** INFORMATION SHOWN **
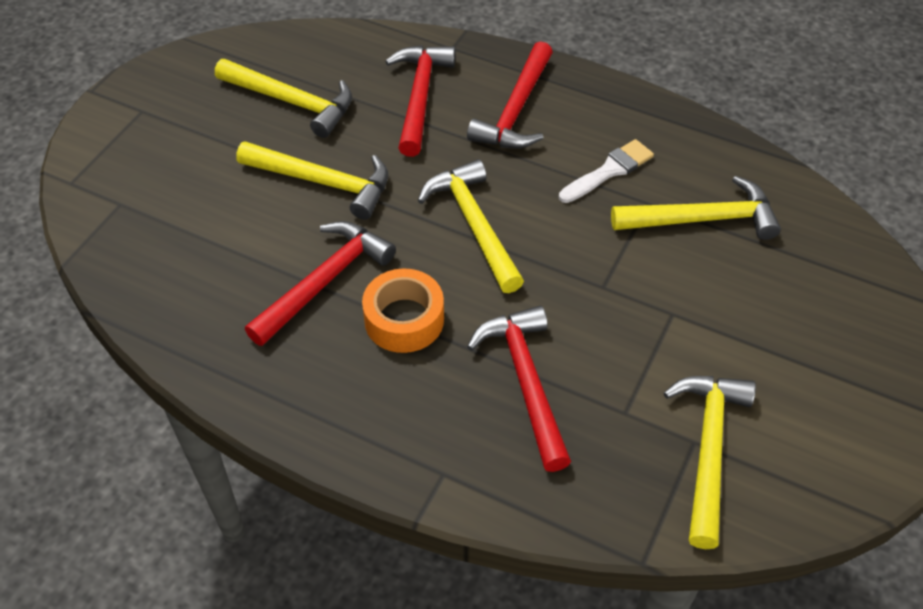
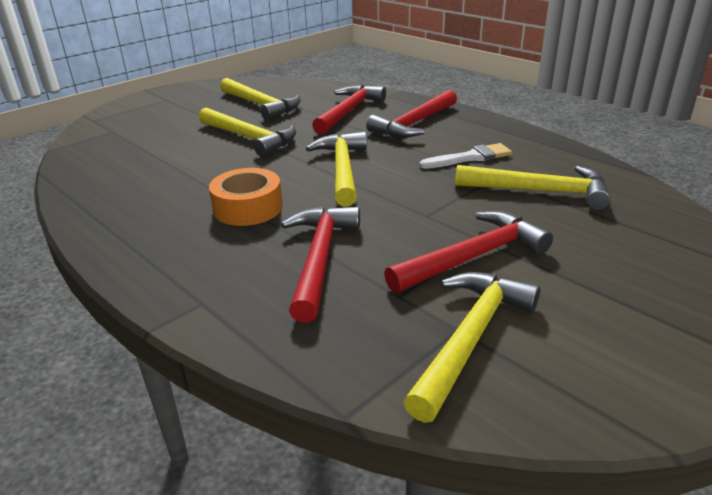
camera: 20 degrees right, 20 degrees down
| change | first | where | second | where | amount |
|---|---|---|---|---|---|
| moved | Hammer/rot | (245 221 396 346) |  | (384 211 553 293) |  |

** EXERCISE **
Transcribe exactly, and only, the lines from the one holding "where | amount |" through the final line of the listing.

** YOUR RESPONSE **
| change | first | where | second | where | amount |
|---|---|---|---|---|---|
| moved | Hammer/rot | (245 221 396 346) |  | (384 211 553 293) |  |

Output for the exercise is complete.